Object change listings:
────────────────────────────────────────

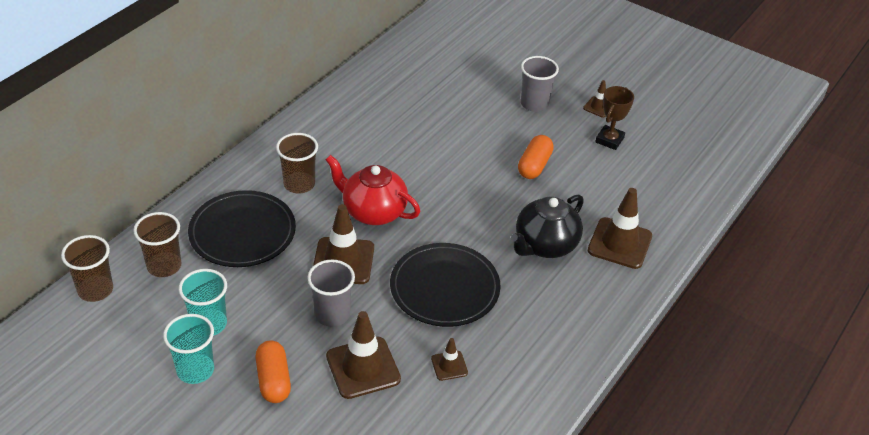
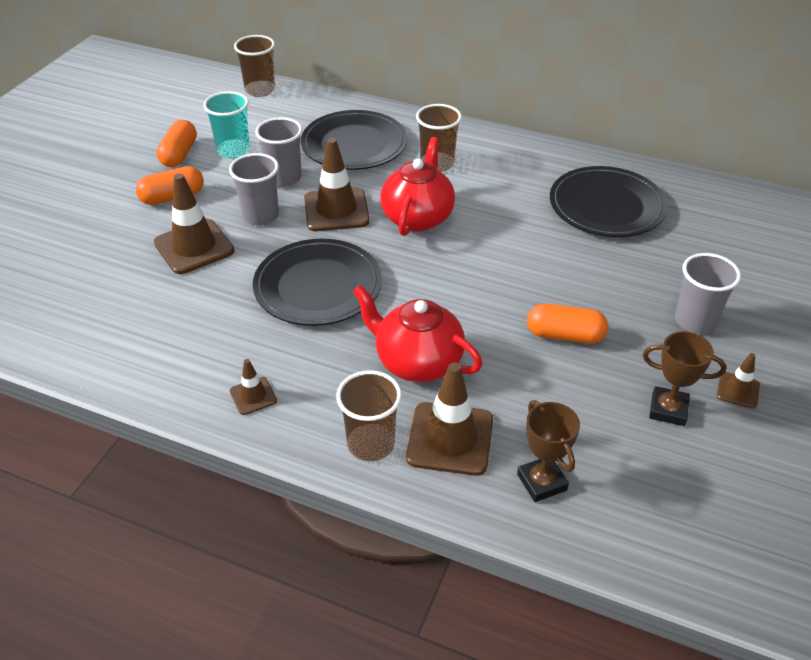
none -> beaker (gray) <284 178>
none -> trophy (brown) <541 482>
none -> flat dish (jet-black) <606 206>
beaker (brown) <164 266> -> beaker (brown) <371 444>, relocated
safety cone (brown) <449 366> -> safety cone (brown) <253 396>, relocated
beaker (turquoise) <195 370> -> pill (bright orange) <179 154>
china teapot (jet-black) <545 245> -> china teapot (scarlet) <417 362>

────────────────────────────────────────

Set the pictures aside and transcribe the data above exactly.

> _RESULT OF THE TASK_:
none -> beaker (gray) <284 178>
none -> trophy (brown) <541 482>
none -> flat dish (jet-black) <606 206>
beaker (brown) <164 266> -> beaker (brown) <371 444>, relocated
safety cone (brown) <449 366> -> safety cone (brown) <253 396>, relocated
beaker (turquoise) <195 370> -> pill (bright orange) <179 154>
china teapot (jet-black) <545 245> -> china teapot (scarlet) <417 362>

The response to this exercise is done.